• [What you have to do]:
Provide again, from the entries below, every line from the one containing "red hammer: [381,112,430,192]" through the one containing "grey pyramid: [118,279,188,345]", exactly as written, and no other line.

*** Opening of Available records ***

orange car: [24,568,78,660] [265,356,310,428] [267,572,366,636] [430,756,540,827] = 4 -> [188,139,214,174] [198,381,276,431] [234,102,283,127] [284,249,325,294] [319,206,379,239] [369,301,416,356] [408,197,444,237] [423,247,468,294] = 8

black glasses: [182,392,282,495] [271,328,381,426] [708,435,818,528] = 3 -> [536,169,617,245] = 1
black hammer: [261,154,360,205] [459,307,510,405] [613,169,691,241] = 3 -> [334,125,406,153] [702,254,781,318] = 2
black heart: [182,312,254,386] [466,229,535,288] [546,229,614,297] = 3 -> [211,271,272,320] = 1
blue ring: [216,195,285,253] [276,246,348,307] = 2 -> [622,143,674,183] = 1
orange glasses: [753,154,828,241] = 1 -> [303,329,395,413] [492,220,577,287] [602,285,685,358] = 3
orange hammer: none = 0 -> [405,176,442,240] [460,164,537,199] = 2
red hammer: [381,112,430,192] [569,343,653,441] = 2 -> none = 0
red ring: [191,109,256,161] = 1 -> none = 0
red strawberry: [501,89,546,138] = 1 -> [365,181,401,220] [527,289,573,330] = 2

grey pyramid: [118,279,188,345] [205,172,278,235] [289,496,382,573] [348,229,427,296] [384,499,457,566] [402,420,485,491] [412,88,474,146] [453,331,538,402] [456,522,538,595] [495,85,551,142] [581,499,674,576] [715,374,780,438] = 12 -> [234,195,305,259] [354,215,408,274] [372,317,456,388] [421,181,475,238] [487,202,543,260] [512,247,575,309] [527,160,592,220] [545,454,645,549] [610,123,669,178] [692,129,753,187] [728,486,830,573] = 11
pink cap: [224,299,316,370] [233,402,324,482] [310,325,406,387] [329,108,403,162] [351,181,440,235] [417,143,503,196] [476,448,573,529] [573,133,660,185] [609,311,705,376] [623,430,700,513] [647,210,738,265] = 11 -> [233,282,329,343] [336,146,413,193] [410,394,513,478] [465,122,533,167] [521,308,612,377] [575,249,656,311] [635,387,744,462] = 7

*** Close of Available records ***

• [Response to this task]:
red hammer: [381,112,430,192] [569,343,653,441] = 2 -> none = 0
red ring: [191,109,256,161] = 1 -> none = 0
red strawberry: [501,89,546,138] = 1 -> [365,181,401,220] [527,289,573,330] = 2

grey pyramid: [118,279,188,345] [205,172,278,235] [289,496,382,573] [348,229,427,296] [384,499,457,566] [402,420,485,491] [412,88,474,146] [453,331,538,402] [456,522,538,595] [495,85,551,142] [581,499,674,576] [715,374,780,438] = 12 -> [234,195,305,259] [354,215,408,274] [372,317,456,388] [421,181,475,238] [487,202,543,260] [512,247,575,309] [527,160,592,220] [545,454,645,549] [610,123,669,178] [692,129,753,187] [728,486,830,573] = 11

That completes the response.